Task goal
Going through the records that follow, please count the lines with "cutting" in them and give only the count.

╭─ Provided records

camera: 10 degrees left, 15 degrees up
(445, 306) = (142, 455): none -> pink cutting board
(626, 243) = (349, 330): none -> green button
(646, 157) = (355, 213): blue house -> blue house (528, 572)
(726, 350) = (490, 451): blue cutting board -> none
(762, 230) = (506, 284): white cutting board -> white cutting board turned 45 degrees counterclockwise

╰─

Result for this exercise
3